SUPPLIED MATERIAL >>
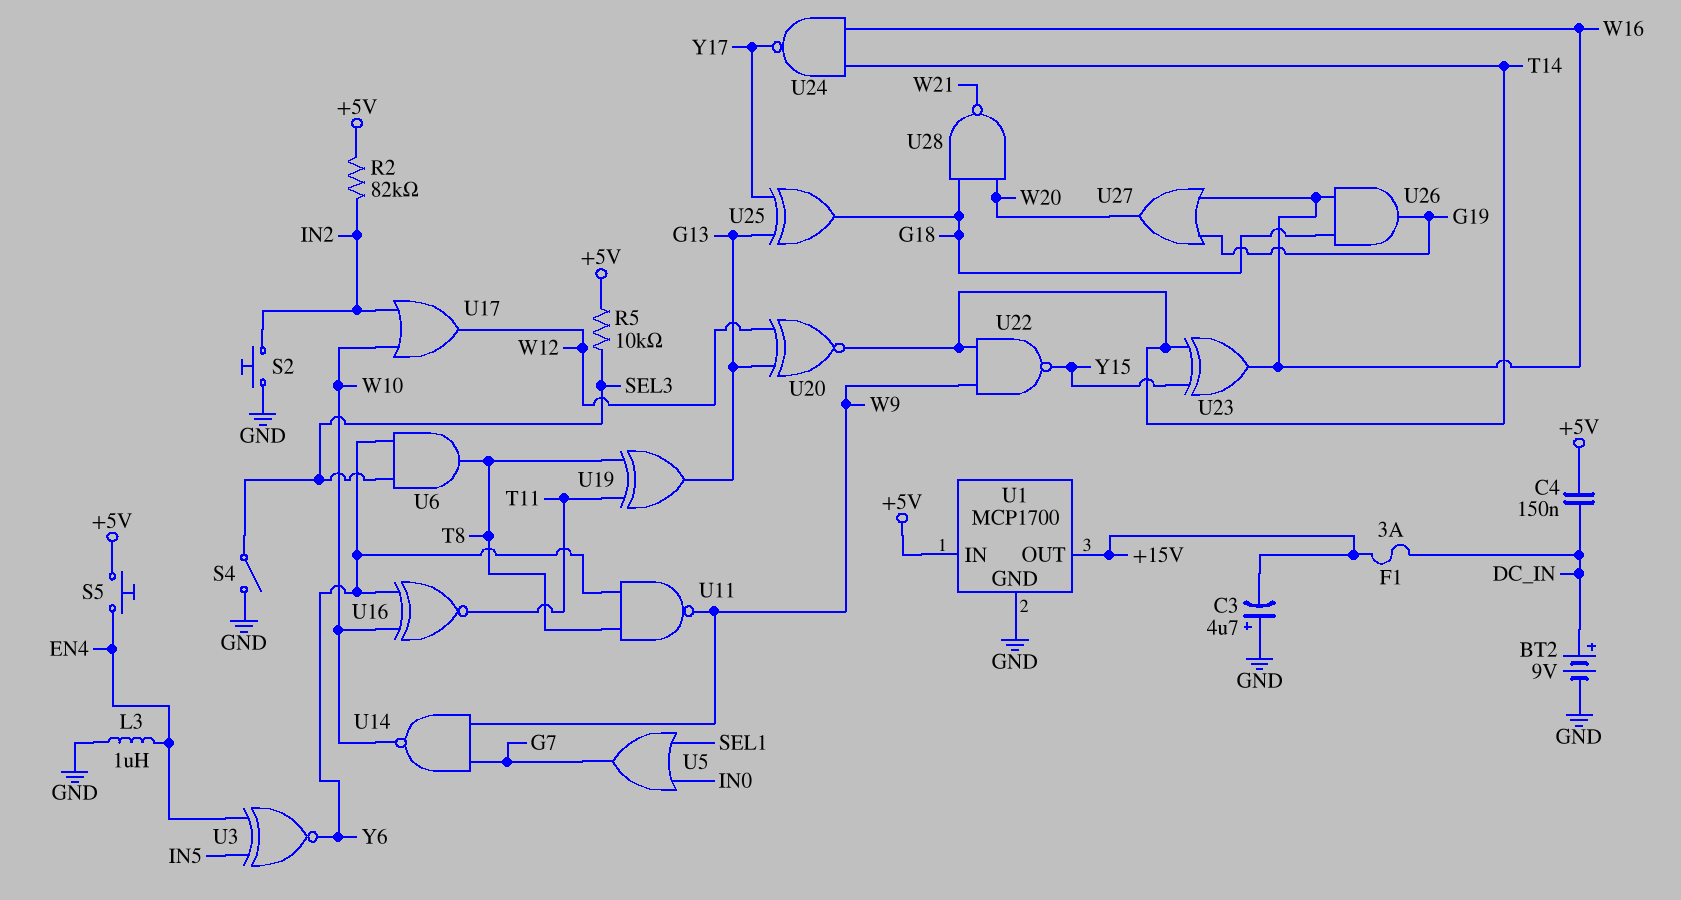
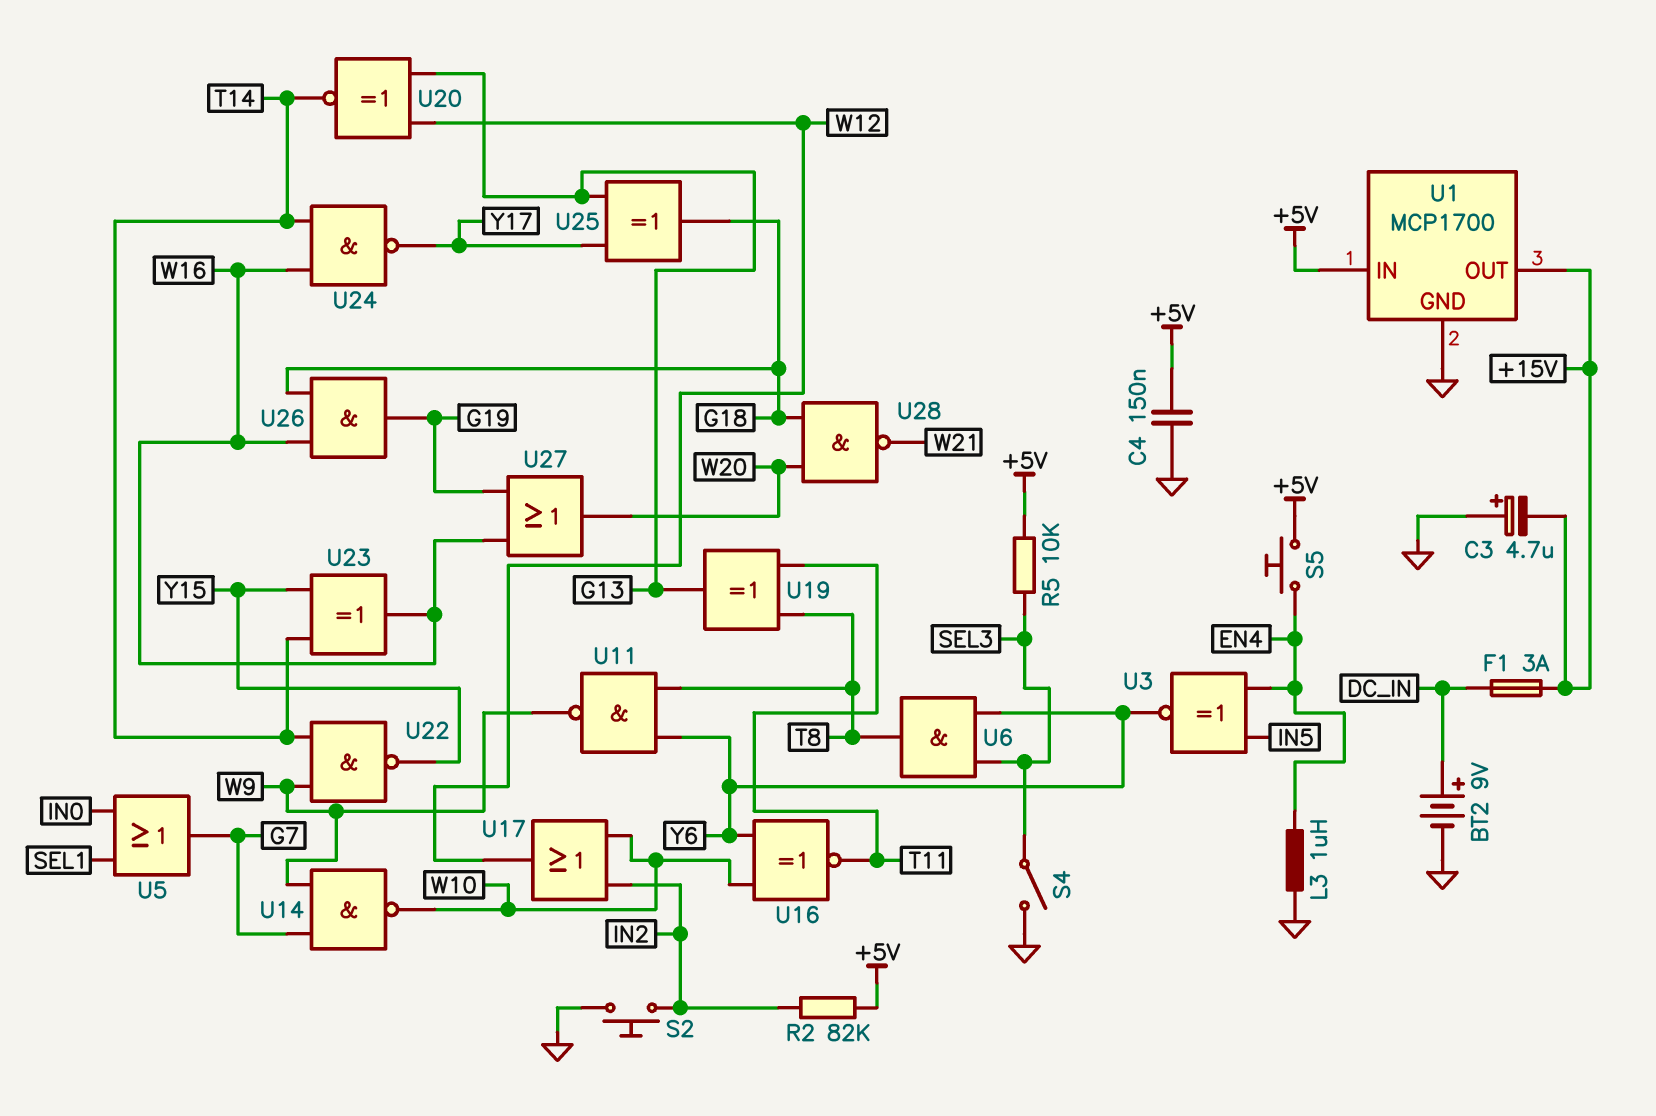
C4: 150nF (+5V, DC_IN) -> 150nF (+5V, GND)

==

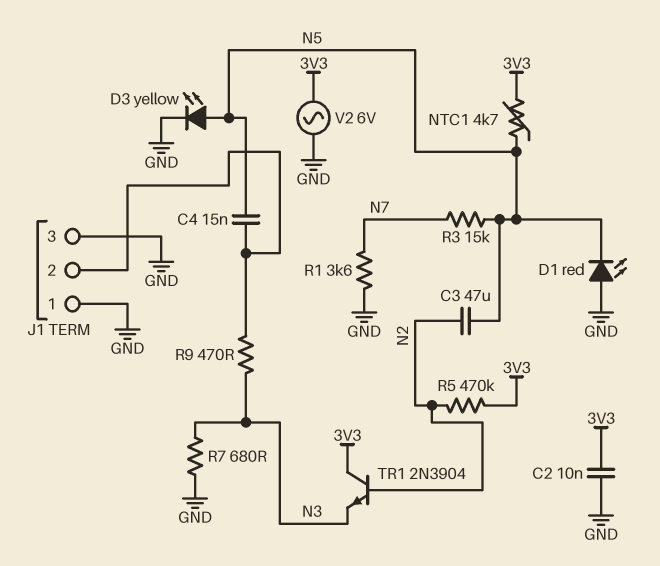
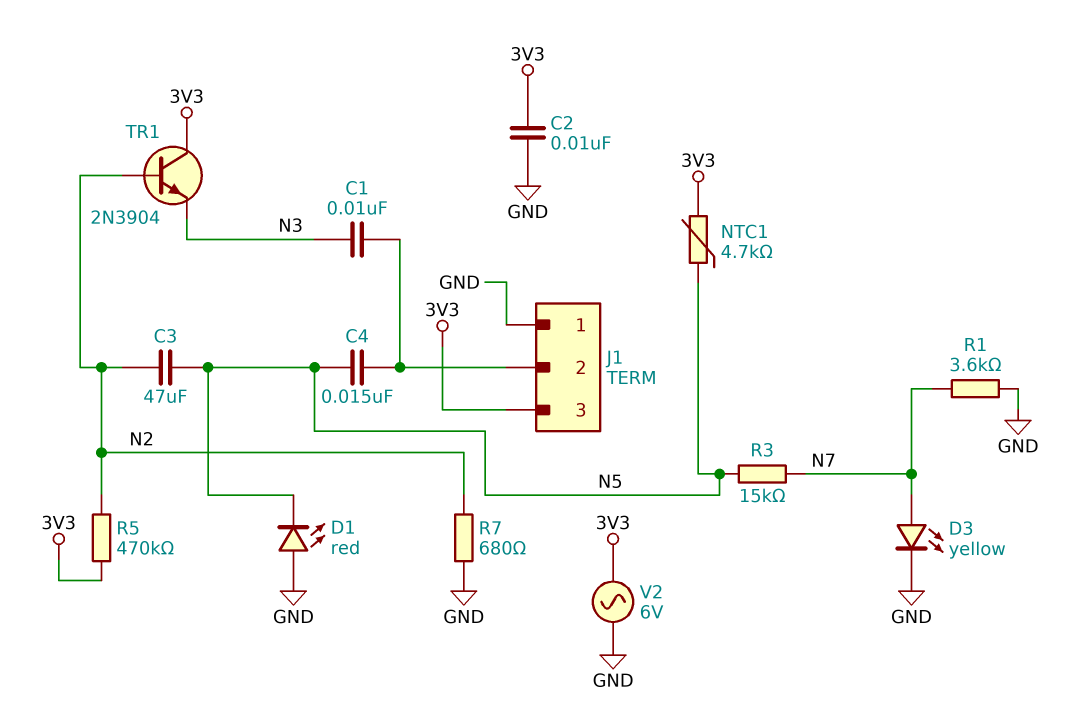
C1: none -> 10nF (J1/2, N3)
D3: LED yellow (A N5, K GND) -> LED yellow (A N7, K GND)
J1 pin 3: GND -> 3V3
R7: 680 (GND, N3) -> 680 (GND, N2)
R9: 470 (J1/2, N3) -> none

--

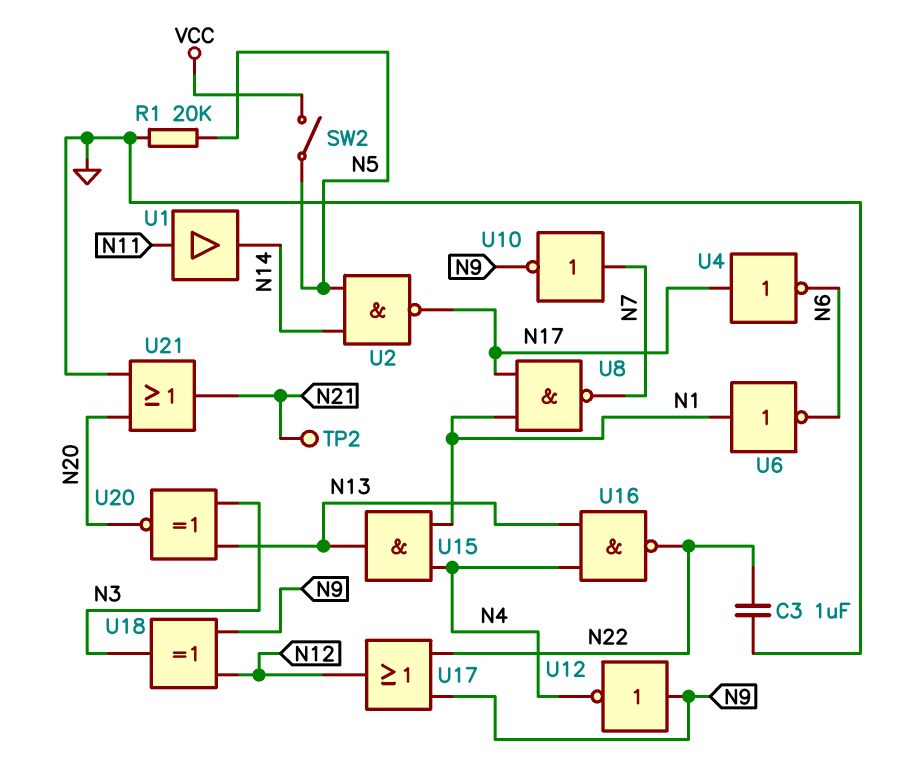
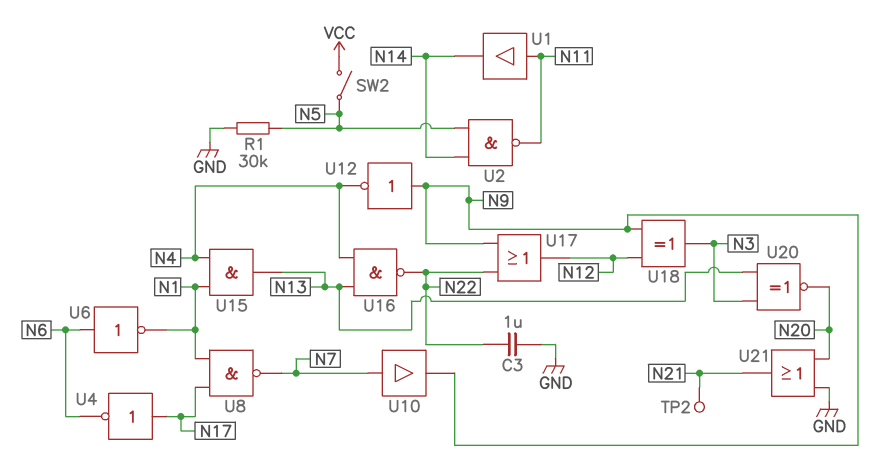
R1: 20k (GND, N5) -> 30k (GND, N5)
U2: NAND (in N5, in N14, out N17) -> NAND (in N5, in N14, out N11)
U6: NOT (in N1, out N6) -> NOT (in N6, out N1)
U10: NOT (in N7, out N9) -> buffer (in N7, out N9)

WORK INSTRUCTIONS >>
Reproduce exactly the entries above, limited to the lines from the one with "U6: NOT (in" through the one with "U10: NOT (in", both included.

ANSWER TO THIS TASK >>
U6: NOT (in N1, out N6) -> NOT (in N6, out N1)
U10: NOT (in N7, out N9) -> buffer (in N7, out N9)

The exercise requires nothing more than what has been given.